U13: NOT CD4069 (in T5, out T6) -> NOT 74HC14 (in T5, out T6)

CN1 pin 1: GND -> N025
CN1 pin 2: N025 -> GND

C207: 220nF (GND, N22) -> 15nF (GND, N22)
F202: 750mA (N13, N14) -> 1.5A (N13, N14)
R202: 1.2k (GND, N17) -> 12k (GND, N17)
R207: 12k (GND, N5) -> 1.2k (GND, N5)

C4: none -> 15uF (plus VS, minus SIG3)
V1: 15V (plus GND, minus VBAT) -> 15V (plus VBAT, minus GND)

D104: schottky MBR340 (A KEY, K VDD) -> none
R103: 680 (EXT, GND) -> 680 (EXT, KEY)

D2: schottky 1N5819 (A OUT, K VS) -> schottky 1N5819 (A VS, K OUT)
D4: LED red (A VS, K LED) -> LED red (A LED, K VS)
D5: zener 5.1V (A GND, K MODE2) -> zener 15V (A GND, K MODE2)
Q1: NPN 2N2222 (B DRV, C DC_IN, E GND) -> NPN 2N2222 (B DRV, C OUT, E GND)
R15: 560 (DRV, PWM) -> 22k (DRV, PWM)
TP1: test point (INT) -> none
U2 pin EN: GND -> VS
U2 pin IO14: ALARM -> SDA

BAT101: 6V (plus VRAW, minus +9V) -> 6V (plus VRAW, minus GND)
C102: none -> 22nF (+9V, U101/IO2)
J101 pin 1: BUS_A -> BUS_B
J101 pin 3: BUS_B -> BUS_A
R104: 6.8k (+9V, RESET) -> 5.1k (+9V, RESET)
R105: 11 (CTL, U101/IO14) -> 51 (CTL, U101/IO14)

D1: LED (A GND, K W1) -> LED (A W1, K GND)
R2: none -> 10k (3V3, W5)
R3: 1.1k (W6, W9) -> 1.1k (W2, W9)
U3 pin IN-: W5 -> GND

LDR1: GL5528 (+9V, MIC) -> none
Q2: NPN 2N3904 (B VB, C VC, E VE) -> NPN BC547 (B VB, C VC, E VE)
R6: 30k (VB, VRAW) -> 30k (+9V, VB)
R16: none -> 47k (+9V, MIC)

----

[WHAT YOU WILL DO] Find the word "plus" in the listing above, then copy each line where it turns up.

[THE ANSWER]
C4: none -> 15uF (plus VS, minus SIG3)
V1: 15V (plus GND, minus VBAT) -> 15V (plus VBAT, minus GND)
BAT101: 6V (plus VRAW, minus +9V) -> 6V (plus VRAW, minus GND)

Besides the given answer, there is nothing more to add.